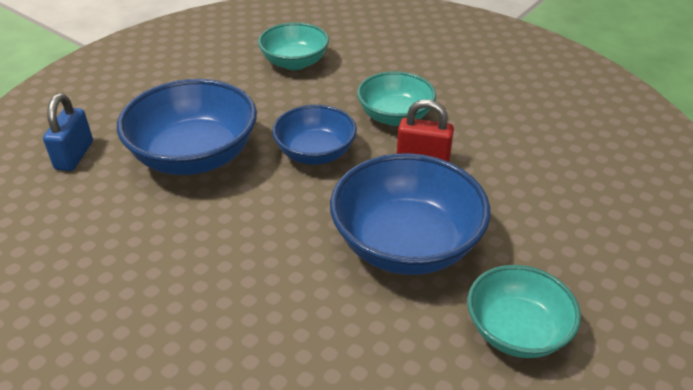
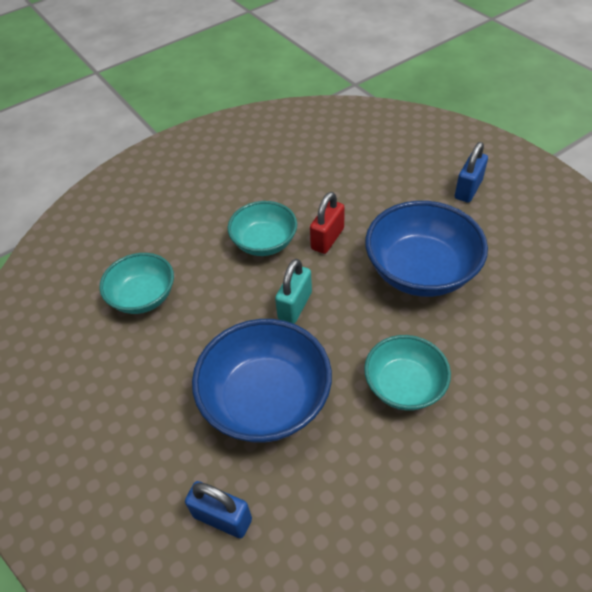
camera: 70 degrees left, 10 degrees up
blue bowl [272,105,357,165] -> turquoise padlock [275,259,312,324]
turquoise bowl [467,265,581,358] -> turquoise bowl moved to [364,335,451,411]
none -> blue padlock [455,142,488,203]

***

▶ **ASSIGNMENT**: Which lines run from the one holding "turquoise bowl [467,265,581,358]" through the end of the data? Write them out exactly, ends included, and add nothing.

▶ **EXERCISE SOLUTION**:
turquoise bowl [467,265,581,358] -> turquoise bowl moved to [364,335,451,411]
none -> blue padlock [455,142,488,203]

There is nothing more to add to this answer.